▶ _WRITTEN TASK_:
Update the data below so that every instance of "coordinate" reads "position", and leave everything else as it is.

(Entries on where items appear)
┌──
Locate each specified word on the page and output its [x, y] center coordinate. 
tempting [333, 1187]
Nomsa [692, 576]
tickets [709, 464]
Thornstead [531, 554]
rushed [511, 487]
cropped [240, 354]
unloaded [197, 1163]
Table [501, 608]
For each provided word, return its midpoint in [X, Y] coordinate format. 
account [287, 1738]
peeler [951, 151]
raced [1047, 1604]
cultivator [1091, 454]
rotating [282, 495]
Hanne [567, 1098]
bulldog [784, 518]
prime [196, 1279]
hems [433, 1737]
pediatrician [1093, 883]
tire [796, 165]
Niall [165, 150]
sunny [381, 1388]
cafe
└──
▶ _EXERCISE RESPONSE_:
Locate each specified word on the page and output its [x, y] center position. 
tempting [333, 1187]
Nomsa [692, 576]
tickets [709, 464]
Thornstead [531, 554]
rushed [511, 487]
cropped [240, 354]
unloaded [197, 1163]
Table [501, 608]
For each provided word, return its midpoint in [X, Y] position format. 
account [287, 1738]
peeler [951, 151]
raced [1047, 1604]
cultivator [1091, 454]
rotating [282, 495]
Hanne [567, 1098]
bulldog [784, 518]
prime [196, 1279]
hems [433, 1737]
pediatrician [1093, 883]
tire [796, 165]
Niall [165, 150]
sunny [381, 1388]
cafe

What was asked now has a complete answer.